BEGIN EXTRACTED INFORMATION

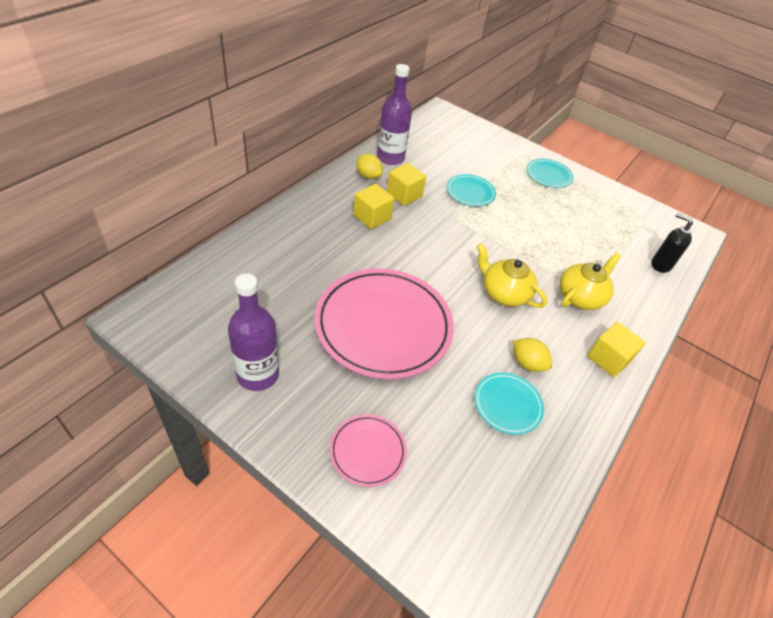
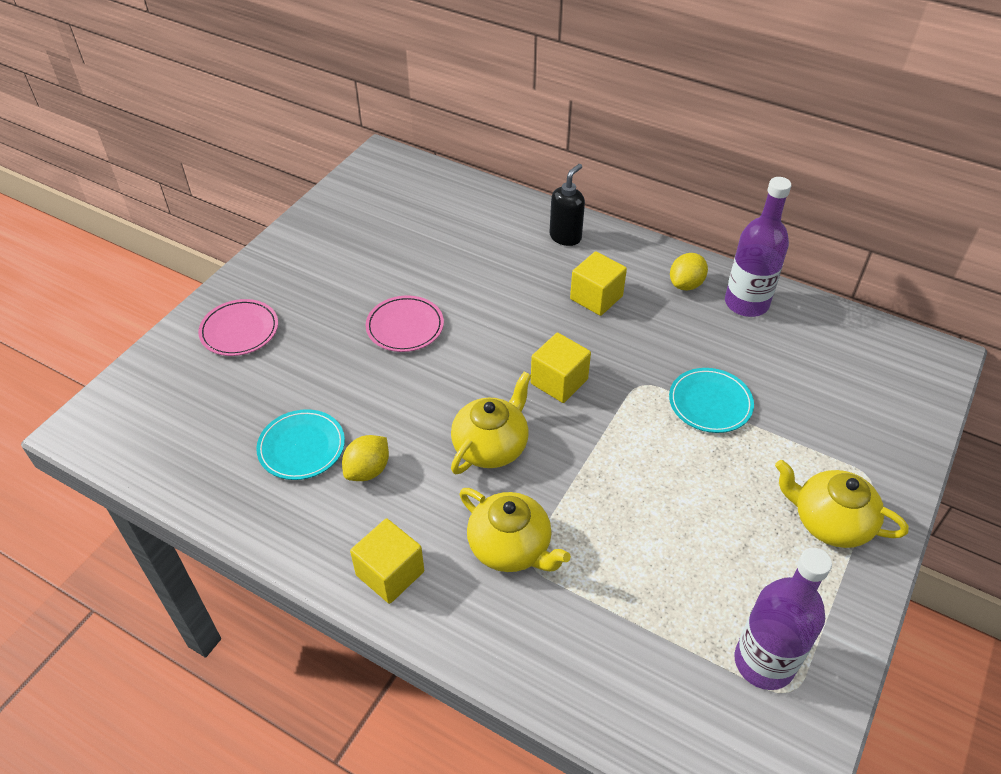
camera: 90 degrees right, 0 degrees up
(258, 374) = (324, 243): purple bottle -> purple bottle (764, 662)
(383, 325) = (405, 327): pink plate -> pink plate, size x0.47
(404, 195) = (662, 325): yellow cube -> yellow cube (559, 381)
(548, 175) = (830, 522): turquoise plate -> yellow teapot
(660, 265) = (637, 698): black soap dispenser -> black soap dispenser (565, 237)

END EXTRACTED INFORMATION

(DESCRIPTION OF THE TASK) Starting with the line that contains "(404, 195) = (662, 325): yellow", print every line through the end of the entries above exactly as written, both boundary lines included, and nothing else.

(EXERCISE RESULT)
(404, 195) = (662, 325): yellow cube -> yellow cube (559, 381)
(548, 175) = (830, 522): turquoise plate -> yellow teapot
(660, 265) = (637, 698): black soap dispenser -> black soap dispenser (565, 237)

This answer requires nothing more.